- [Dataset extract]:
------------

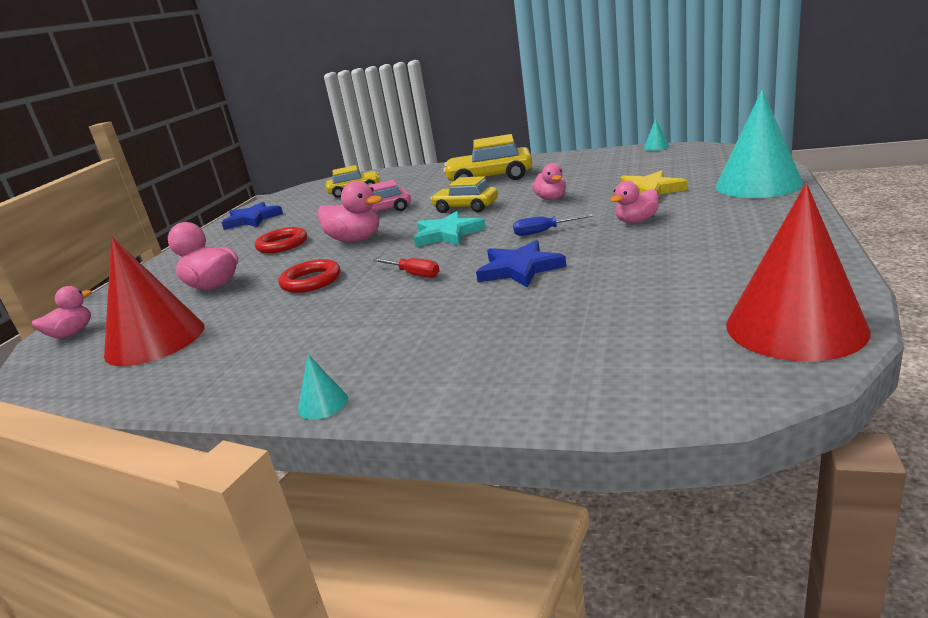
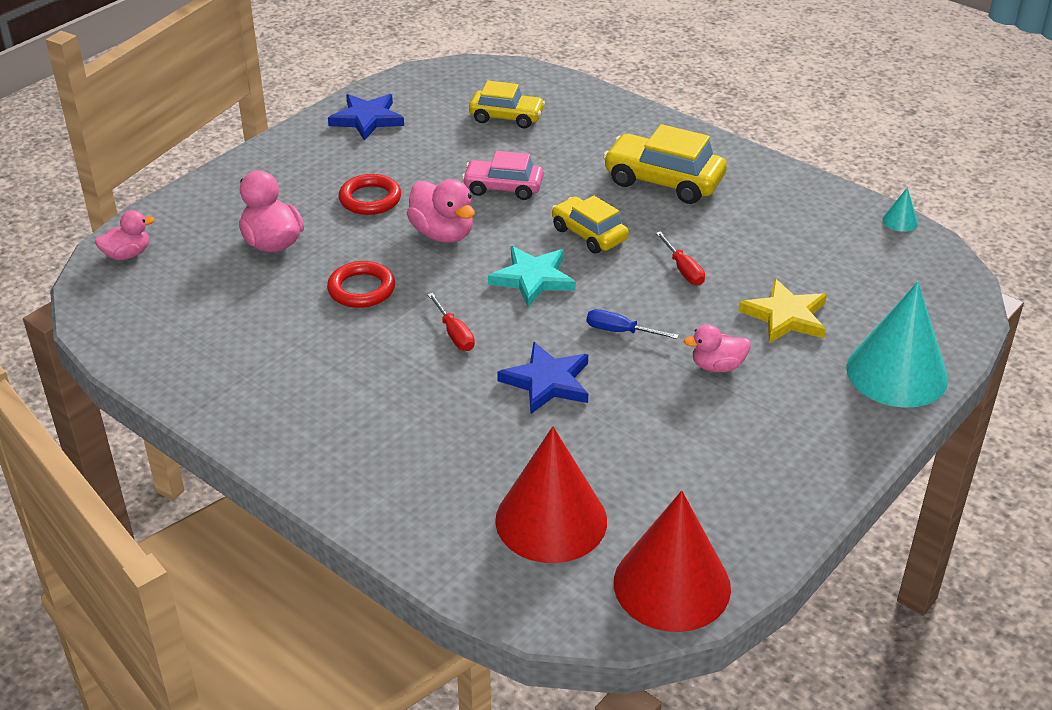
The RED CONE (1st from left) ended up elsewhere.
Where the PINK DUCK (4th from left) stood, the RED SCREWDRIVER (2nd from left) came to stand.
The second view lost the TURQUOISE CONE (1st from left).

------------

- [The task]: Copy, from the lines above, each one that holds "CONE".

- [Problem solution]:
The RED CONE (1st from left) ended up elsewhere.
The second view lost the TURQUOISE CONE (1st from left).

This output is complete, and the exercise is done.